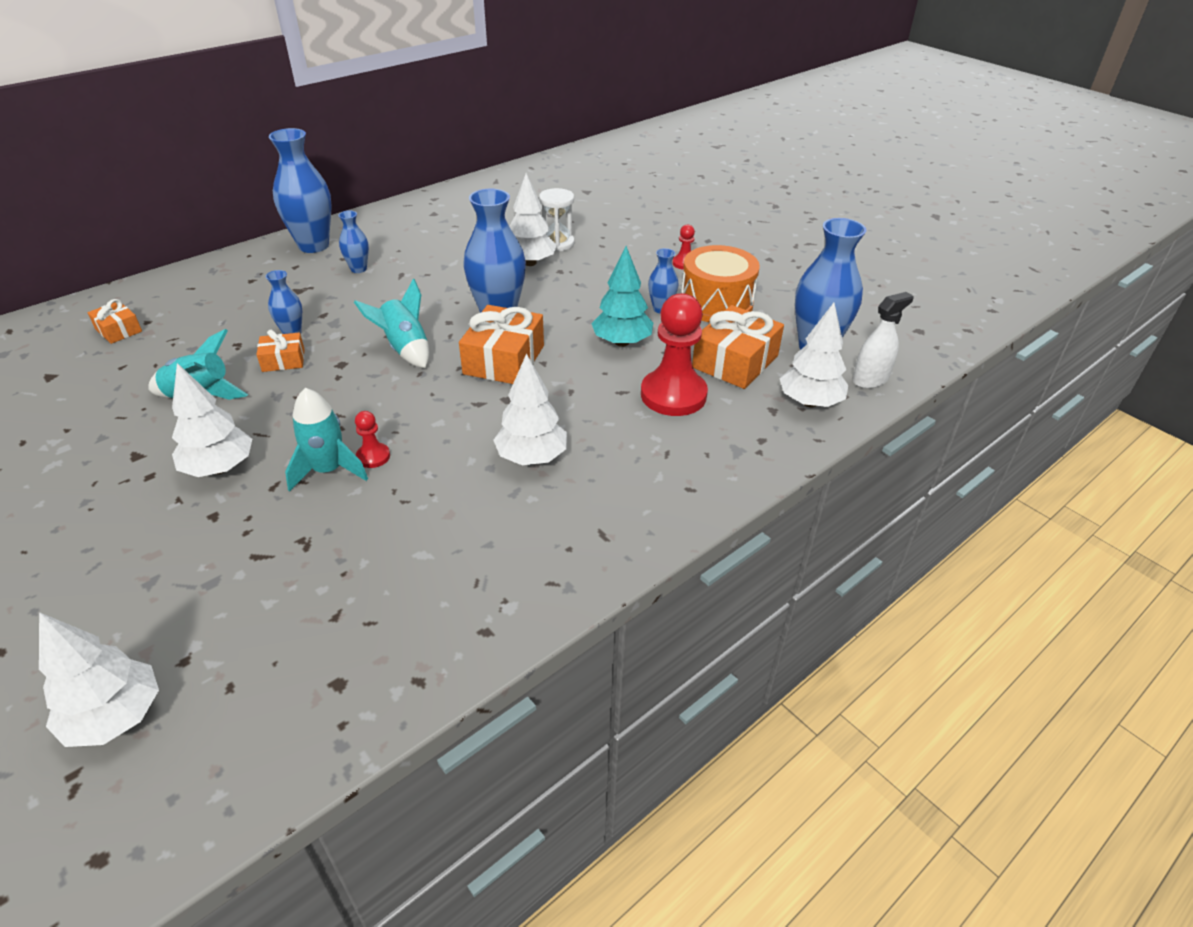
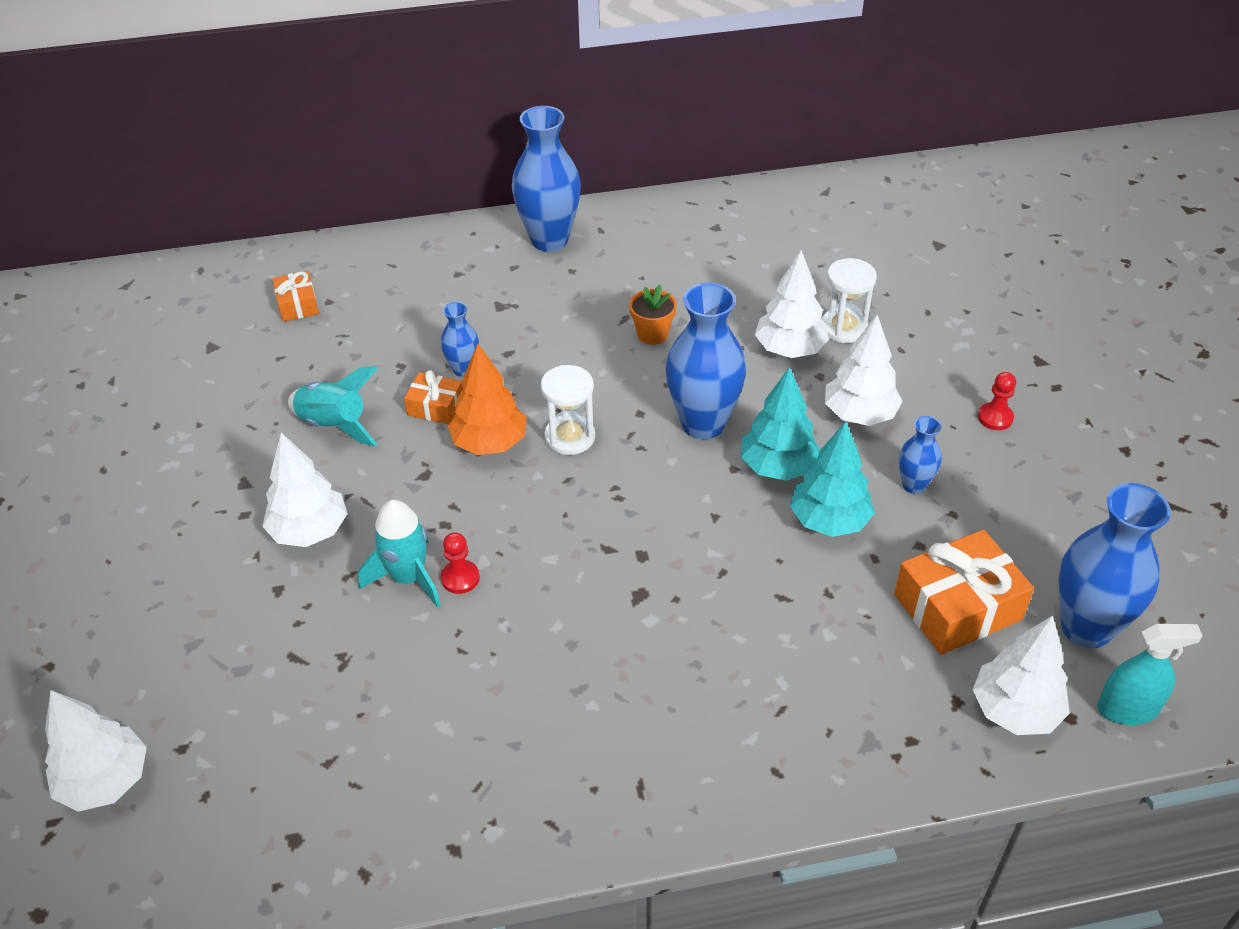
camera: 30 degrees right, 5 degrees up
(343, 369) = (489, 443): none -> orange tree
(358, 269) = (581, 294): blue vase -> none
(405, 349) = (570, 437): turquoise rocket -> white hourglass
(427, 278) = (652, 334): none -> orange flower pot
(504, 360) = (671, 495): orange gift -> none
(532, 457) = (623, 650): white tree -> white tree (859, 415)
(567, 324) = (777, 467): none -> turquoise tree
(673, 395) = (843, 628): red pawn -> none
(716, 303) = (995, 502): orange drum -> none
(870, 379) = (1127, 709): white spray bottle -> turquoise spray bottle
--
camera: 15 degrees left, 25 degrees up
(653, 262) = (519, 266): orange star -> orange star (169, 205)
...
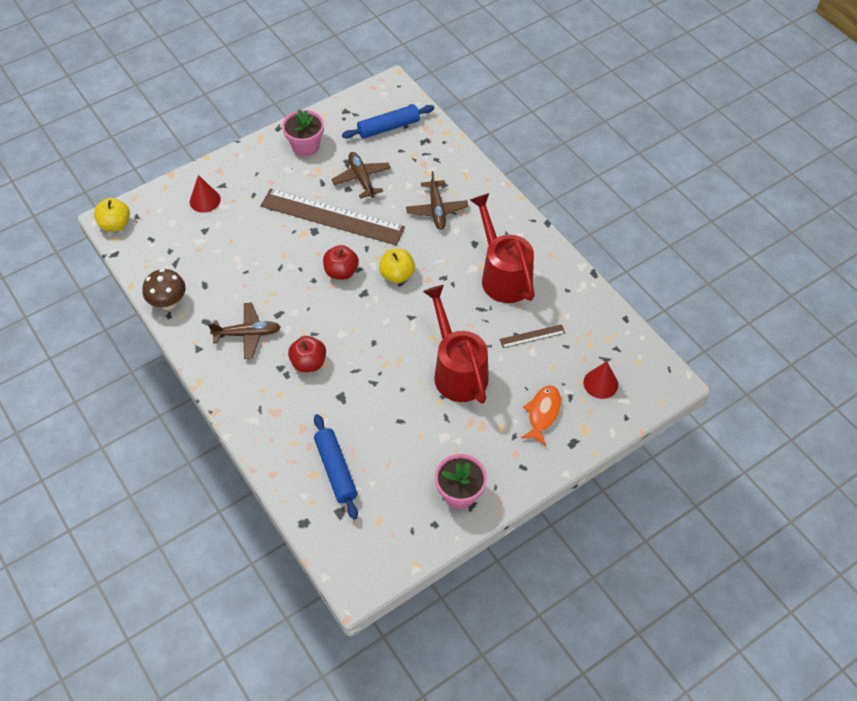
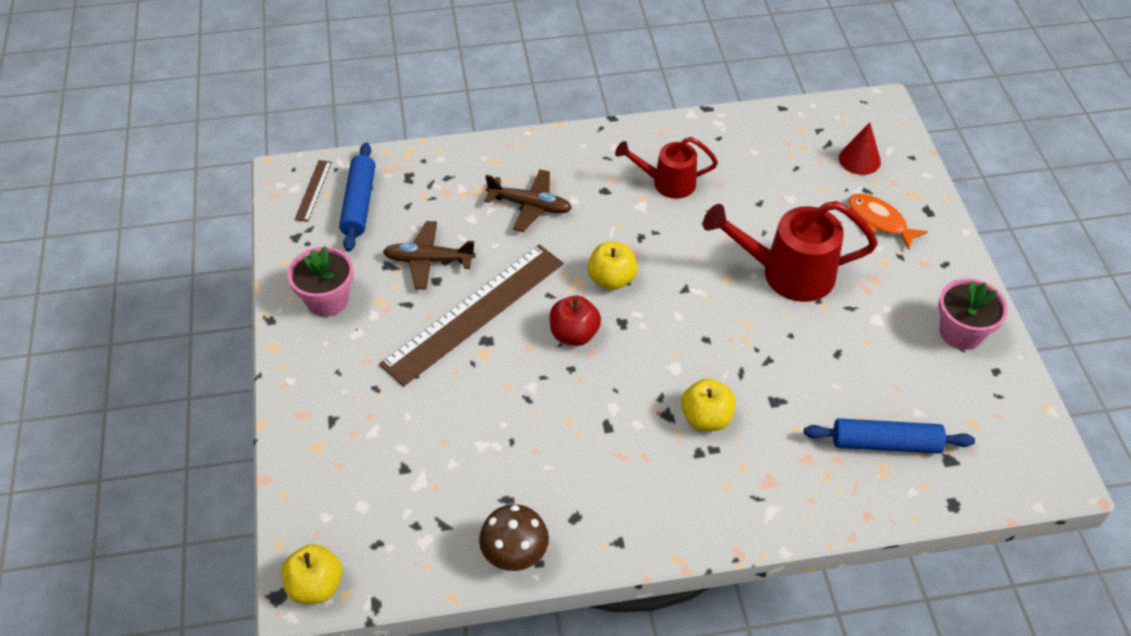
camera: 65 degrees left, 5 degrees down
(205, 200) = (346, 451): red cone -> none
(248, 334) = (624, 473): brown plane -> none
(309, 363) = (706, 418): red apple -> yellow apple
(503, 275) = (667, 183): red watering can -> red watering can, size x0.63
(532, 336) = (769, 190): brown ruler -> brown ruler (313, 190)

PROBLEM DETAILS
Would you please copy, word for word, everything above from the line containing "(503, 275) = (667, 183): red" down to the line containing "(532, 336) = (769, 190): brown", those two lines included?

WRITTEN RESPONSE
(503, 275) = (667, 183): red watering can -> red watering can, size x0.63
(532, 336) = (769, 190): brown ruler -> brown ruler (313, 190)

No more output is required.